------ Records for this exercise

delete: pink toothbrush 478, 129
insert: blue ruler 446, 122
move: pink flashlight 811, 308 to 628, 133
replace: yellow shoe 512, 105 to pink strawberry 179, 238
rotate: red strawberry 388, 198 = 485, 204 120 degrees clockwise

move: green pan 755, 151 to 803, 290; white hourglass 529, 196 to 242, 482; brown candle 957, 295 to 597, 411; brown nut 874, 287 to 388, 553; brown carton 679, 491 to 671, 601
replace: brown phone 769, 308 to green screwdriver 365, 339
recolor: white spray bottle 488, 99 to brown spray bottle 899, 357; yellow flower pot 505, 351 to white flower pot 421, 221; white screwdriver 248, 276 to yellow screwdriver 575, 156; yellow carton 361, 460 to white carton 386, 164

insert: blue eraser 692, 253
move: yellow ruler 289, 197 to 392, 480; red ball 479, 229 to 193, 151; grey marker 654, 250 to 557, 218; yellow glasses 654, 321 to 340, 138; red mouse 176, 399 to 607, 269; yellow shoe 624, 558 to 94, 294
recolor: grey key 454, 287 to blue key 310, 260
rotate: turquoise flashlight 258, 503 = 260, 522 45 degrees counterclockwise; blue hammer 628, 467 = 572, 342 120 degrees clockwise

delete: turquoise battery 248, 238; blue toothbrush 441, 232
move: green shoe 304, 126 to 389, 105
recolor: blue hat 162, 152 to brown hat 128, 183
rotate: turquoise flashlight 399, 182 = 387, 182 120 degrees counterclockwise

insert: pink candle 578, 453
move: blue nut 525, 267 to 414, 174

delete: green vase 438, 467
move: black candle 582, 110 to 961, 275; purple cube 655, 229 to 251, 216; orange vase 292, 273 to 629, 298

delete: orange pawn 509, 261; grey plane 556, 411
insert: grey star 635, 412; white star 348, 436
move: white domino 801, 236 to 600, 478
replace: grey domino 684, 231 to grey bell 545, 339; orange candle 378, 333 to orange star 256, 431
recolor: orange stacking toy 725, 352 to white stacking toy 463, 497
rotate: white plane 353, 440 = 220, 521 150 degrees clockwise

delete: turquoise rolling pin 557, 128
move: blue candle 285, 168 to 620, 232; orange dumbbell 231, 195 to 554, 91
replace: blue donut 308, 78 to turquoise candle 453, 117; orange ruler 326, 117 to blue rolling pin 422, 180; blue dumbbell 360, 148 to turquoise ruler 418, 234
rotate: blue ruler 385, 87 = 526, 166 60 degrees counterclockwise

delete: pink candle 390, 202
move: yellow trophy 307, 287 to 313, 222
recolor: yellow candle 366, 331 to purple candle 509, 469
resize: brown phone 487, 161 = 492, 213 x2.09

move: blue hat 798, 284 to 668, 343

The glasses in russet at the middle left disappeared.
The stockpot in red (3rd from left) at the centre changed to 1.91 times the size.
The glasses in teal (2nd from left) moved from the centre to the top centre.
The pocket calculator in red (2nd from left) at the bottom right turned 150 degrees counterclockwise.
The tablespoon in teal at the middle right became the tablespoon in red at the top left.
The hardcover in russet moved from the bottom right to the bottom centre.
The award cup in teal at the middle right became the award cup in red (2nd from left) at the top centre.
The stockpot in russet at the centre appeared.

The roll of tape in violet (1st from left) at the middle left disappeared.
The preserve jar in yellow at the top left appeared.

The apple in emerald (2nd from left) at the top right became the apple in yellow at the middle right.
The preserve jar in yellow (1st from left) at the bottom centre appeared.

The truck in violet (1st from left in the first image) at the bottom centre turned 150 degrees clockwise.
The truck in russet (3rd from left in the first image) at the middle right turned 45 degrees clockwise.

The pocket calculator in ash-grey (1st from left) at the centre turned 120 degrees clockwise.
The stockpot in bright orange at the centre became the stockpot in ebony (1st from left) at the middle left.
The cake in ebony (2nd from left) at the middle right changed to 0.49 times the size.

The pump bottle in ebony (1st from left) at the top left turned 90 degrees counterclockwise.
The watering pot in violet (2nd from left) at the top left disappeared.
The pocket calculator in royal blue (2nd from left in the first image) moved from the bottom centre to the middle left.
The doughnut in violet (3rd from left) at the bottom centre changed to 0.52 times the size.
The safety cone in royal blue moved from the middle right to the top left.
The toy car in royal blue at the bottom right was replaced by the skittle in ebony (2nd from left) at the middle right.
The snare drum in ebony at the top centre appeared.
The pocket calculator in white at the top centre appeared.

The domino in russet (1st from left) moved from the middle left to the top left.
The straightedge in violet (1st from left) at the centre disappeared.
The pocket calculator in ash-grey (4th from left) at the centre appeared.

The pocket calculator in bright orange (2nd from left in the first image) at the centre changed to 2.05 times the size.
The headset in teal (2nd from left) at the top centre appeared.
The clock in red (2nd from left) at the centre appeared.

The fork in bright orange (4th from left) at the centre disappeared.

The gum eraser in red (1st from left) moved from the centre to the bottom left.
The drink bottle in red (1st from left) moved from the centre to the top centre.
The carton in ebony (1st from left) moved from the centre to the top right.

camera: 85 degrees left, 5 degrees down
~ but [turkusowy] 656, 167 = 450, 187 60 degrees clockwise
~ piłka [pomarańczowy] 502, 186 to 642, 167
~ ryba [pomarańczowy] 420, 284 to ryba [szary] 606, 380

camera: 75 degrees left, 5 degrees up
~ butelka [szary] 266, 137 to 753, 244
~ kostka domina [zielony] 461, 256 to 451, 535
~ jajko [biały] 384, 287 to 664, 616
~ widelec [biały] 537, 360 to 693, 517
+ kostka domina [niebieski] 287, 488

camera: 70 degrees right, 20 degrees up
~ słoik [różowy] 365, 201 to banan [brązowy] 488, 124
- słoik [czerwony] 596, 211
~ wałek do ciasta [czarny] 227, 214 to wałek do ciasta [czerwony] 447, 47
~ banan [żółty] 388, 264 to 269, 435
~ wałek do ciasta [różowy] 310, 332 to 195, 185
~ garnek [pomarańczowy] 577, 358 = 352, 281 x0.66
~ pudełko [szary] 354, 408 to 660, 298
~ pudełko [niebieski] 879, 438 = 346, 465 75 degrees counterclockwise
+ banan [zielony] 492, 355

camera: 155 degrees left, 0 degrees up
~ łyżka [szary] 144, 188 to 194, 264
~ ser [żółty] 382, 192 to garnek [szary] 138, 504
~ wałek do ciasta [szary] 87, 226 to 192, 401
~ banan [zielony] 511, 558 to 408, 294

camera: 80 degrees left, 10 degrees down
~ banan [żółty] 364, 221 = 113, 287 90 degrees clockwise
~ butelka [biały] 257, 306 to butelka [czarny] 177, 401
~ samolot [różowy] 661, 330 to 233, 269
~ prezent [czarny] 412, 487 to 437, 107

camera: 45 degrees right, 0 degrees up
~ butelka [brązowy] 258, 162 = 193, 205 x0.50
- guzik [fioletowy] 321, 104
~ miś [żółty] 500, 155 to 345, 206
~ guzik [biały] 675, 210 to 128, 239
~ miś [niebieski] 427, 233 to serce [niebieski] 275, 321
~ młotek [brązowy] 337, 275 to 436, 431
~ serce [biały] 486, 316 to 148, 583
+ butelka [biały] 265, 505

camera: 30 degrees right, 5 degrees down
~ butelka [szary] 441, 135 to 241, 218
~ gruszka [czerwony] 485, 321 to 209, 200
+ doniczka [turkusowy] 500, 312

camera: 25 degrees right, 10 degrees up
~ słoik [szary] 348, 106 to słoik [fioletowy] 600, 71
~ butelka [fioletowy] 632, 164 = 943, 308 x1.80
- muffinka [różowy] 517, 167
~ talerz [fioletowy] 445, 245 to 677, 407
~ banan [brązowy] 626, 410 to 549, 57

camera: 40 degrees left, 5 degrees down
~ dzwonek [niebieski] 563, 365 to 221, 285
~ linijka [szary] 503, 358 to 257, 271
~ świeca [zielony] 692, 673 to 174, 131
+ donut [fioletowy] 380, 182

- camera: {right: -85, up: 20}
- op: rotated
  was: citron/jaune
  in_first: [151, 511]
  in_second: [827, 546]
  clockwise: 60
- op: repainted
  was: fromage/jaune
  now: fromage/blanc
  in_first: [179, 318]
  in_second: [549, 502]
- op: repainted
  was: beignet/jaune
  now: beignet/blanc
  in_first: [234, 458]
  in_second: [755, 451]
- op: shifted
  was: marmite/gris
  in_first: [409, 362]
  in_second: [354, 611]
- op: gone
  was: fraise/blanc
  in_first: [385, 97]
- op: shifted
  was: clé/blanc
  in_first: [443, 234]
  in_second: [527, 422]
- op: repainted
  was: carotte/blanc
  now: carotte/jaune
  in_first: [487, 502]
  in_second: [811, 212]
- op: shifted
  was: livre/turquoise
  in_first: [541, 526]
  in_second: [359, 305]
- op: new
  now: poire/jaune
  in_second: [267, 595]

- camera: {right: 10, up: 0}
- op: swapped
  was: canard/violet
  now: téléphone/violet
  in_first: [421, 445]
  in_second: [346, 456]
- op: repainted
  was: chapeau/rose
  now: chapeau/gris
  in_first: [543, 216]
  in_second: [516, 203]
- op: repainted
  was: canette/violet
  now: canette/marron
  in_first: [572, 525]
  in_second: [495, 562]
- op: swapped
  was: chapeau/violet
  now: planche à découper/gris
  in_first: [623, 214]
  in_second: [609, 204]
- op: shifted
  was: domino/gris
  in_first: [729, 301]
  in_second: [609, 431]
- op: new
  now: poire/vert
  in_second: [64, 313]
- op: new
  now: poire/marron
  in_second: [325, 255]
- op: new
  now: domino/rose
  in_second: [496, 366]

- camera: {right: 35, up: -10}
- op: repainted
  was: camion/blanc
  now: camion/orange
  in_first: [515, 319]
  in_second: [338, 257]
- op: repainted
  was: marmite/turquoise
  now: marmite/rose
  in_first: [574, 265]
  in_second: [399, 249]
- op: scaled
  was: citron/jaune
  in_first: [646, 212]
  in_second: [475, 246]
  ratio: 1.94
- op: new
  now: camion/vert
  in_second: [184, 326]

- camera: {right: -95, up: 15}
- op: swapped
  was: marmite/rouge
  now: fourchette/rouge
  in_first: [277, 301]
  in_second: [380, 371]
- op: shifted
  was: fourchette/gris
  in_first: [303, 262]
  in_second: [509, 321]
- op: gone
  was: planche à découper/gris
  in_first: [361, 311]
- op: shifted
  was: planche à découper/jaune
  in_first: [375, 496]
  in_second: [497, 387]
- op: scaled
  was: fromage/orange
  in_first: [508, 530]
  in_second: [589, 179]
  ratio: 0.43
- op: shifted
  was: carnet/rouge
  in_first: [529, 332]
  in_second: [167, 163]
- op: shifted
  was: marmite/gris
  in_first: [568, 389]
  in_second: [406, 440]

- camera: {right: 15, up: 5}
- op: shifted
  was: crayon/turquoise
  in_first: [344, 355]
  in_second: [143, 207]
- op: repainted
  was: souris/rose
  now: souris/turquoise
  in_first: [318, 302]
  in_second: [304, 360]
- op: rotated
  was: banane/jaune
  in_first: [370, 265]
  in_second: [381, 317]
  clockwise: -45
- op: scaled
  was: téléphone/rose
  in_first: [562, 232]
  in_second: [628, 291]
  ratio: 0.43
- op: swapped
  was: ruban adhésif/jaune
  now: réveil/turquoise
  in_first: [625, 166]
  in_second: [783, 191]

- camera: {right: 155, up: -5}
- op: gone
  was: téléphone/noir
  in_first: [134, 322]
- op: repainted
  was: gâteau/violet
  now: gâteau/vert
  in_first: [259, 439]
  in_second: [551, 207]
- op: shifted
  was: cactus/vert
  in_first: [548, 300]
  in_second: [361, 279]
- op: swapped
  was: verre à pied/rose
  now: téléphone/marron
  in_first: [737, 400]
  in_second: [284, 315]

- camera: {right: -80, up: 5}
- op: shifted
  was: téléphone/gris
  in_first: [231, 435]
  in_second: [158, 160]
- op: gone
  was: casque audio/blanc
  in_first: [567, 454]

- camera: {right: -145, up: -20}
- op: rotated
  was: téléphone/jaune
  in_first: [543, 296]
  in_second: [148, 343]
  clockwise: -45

------------

What needs to be done ▸ From the opening line of the data above through the line holding "replace: yellow shoe", give every line again exactly as it stands.

Response for this exercise ▸
delete: pink toothbrush 478, 129
insert: blue ruler 446, 122
move: pink flashlight 811, 308 to 628, 133
replace: yellow shoe 512, 105 to pink strawberry 179, 238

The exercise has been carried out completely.